Stored dataset items
┏━━
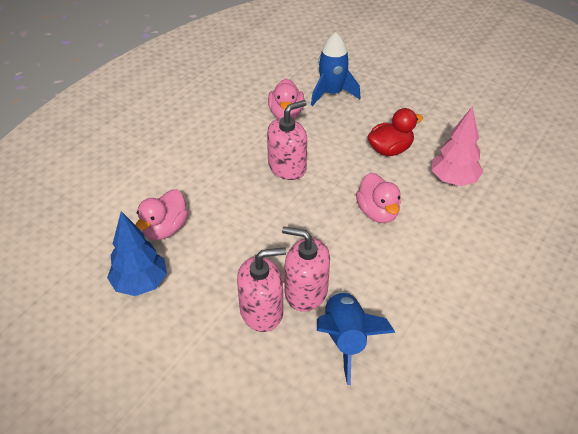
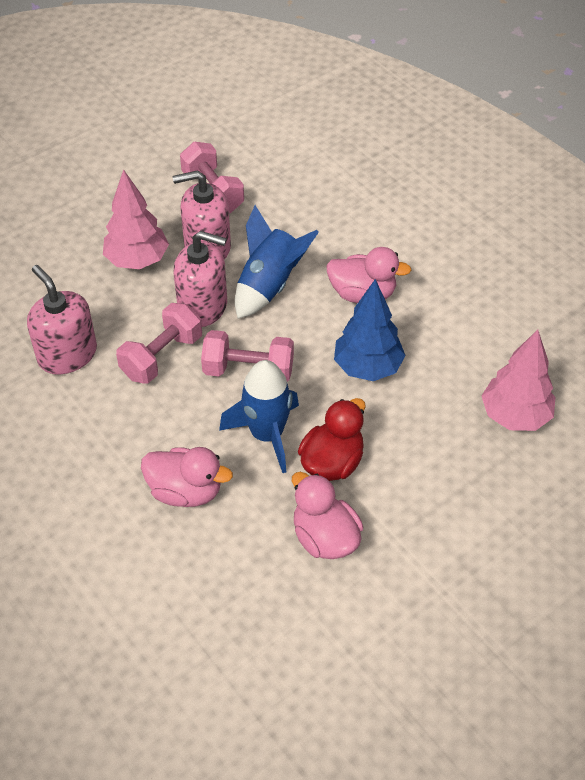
pink dumbbell: none = 0 -> [116,303,202,384] [180,142,244,213] [201,330,294,382] = 3
pink tree: [432,107,483,186] = 1 -> [103,169,169,269] [482,330,555,431] = 2

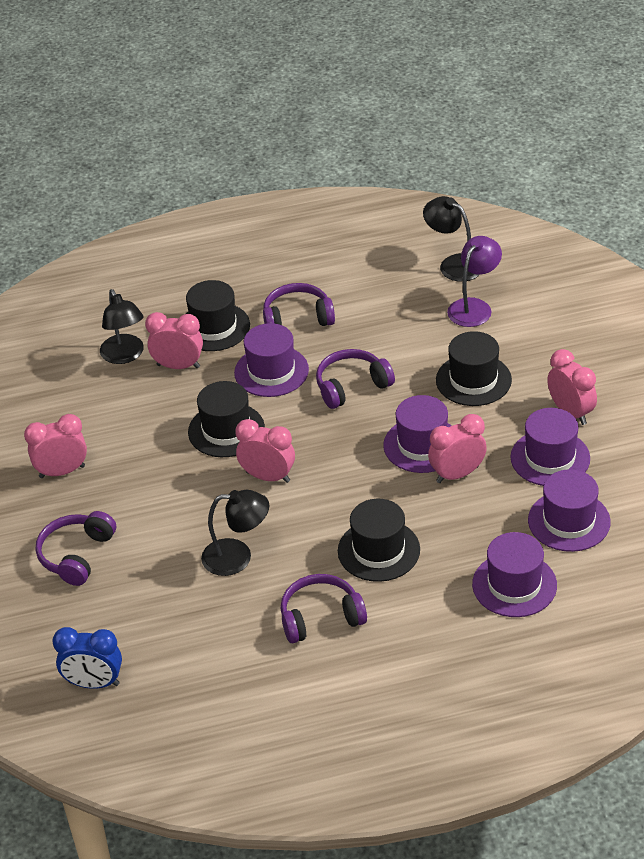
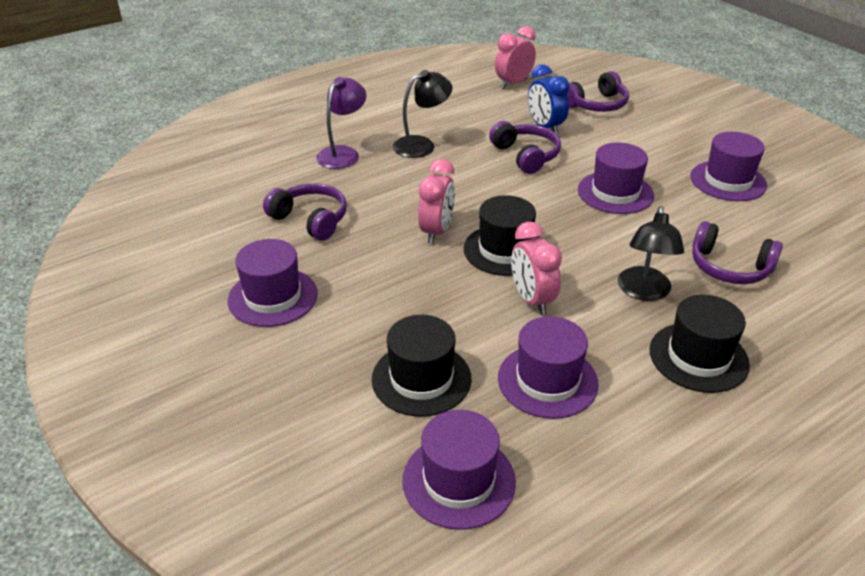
black hat: [186,280,250,351] [188,381,265,457] [338,499,420,582] [436,331,512,406] = 4 -> [372,315,471,416] [463,195,540,276] [650,295,750,393] = 3
black lamp: [100,289,144,364] [201,490,269,576] [423,196,479,282] = 3 -> [393,70,453,158] [618,206,684,301] = 2
pink clock: [24,414,87,478] [145,312,203,369] [235,419,295,483] [428,414,487,483] [547,349,597,425] = 5 -> [418,159,455,244] [495,26,536,89] [511,222,562,315] = 3

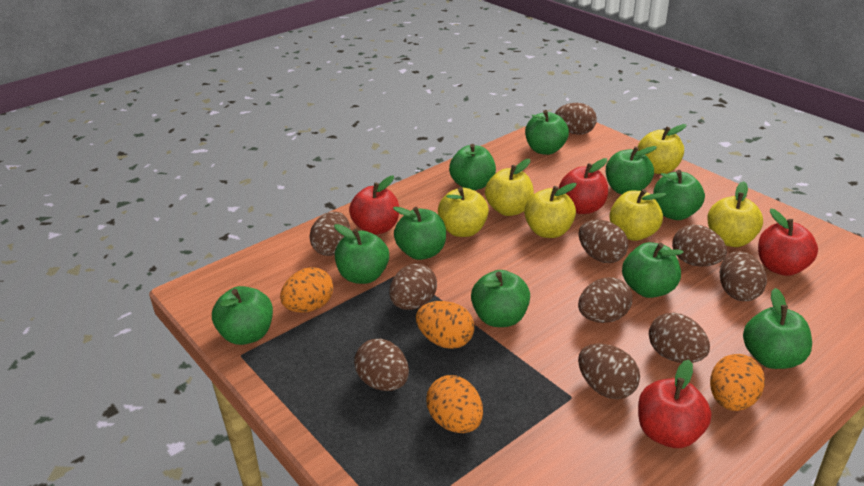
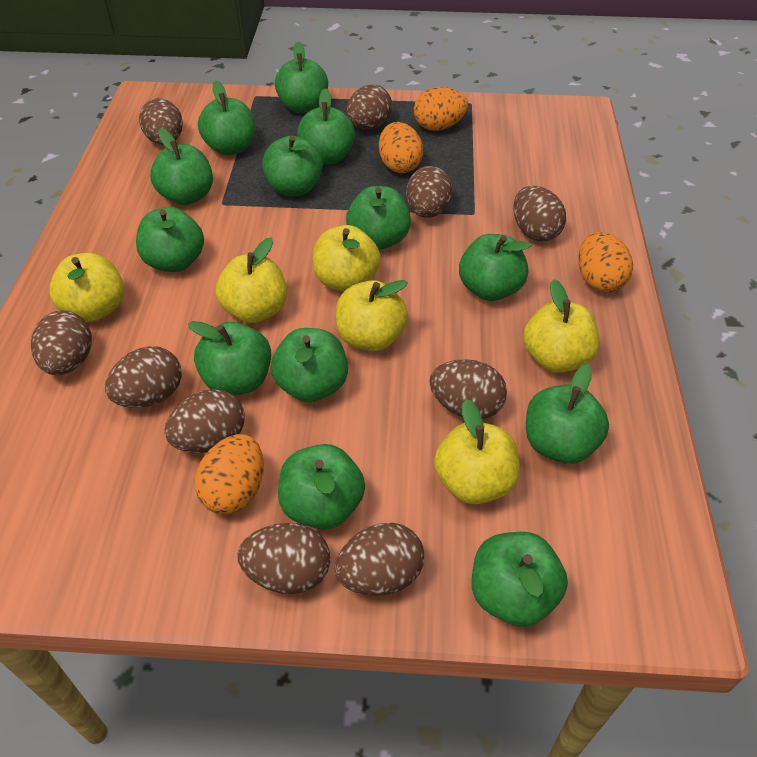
green apple: [212,286,273,345] [334,224,389,284] [393,206,446,260] [449,144,496,190] [471,270,530,327] [525,110,569,155] [606,146,657,194] [622,242,684,298] [653,170,705,220] [743,288,812,369] = 10 -> [136,207,204,272] [150,128,213,205] [188,321,271,395] [198,81,255,155] [262,136,323,196] [271,328,348,402] [275,42,328,113] [278,444,365,530] [297,88,355,165] [346,186,411,250] [459,234,532,301] [472,532,568,627] [526,364,609,464] = 13
red apple: [349,175,399,235] [559,158,608,214] [638,360,711,448] [758,209,818,276] = 4 -> none = 0

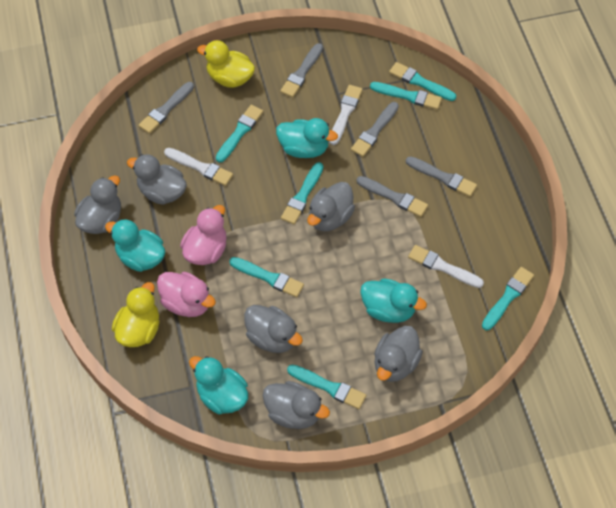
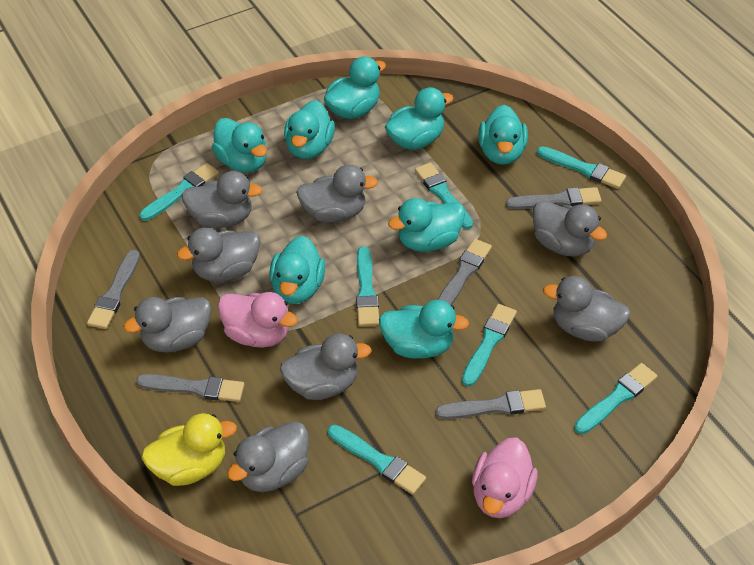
grey duck: [74,175,121,234] [127,154,187,205] [244,305,303,353] [263,381,330,429] [307,182,355,231] [374,326,423,382] = 6 -> [124,297,211,352] [177,227,260,282] [181,171,263,228] [227,421,309,492] [280,333,371,400] [296,165,378,223] [533,200,607,257] [543,276,631,342] = 8
turquoise duck: [105,219,165,272] [189,356,248,414] [276,118,338,158] [360,278,427,323] = 4 -> [212,118,267,172] [269,236,326,304] [284,100,335,159] [324,56,386,119] [379,300,469,359] [385,87,454,150] [388,198,465,252] [478,105,528,165] = 8
white brush: [164,148,233,186] [329,85,363,145] [408,245,484,288] = 3 -> none = 0
yellow duck: [112,282,159,347] [197,40,255,88] = 2 -> [142,413,237,486] = 1

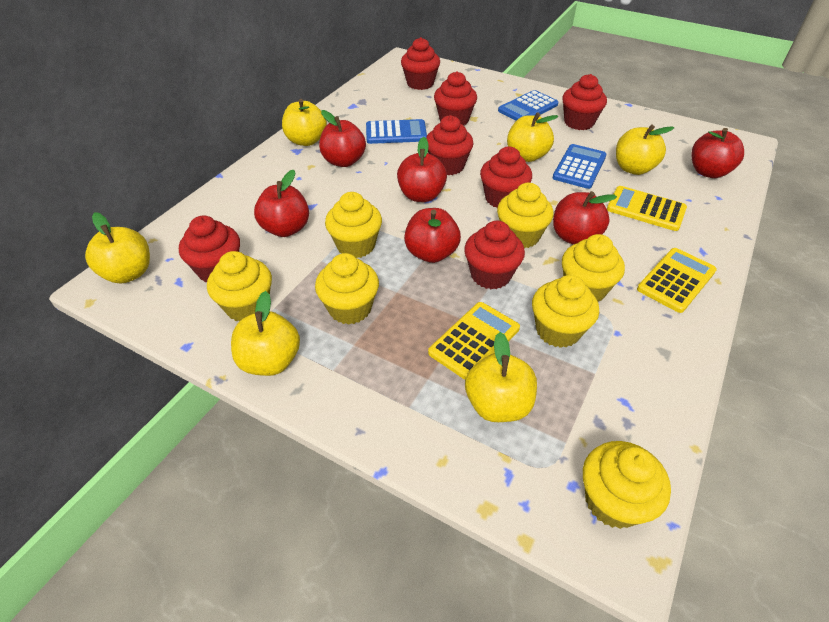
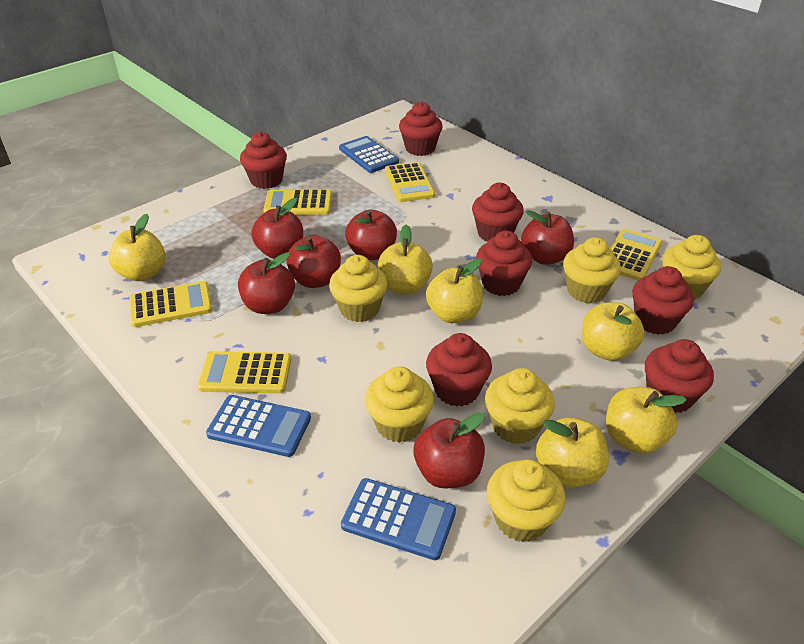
yellow calculator: [428,302,520,380] [607,186,687,231] [637,248,717,313] = 3 -> [129,281,212,327] [197,351,291,393] [263,189,332,215] [385,162,435,202] [610,229,662,281] = 5
yellow cupcake: [207,251,272,321] [315,253,379,325] [325,192,382,258] [497,183,554,248] [532,275,599,348] [562,234,625,302] [583,441,671,529] = 7 -> [329,255,388,322] [365,367,434,443] [485,368,555,444] [487,459,566,542] [563,237,621,303] [662,235,721,300] = 6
┗━━
**Job**
Among the lines above, find those with the string "black" and copy them.

**Your solution**
black hat: [186,280,250,351] [188,381,265,457] [338,499,420,582] [436,331,512,406] = 4 -> [372,315,471,416] [463,195,540,276] [650,295,750,393] = 3
black lamp: [100,289,144,364] [201,490,269,576] [423,196,479,282] = 3 -> [393,70,453,158] [618,206,684,301] = 2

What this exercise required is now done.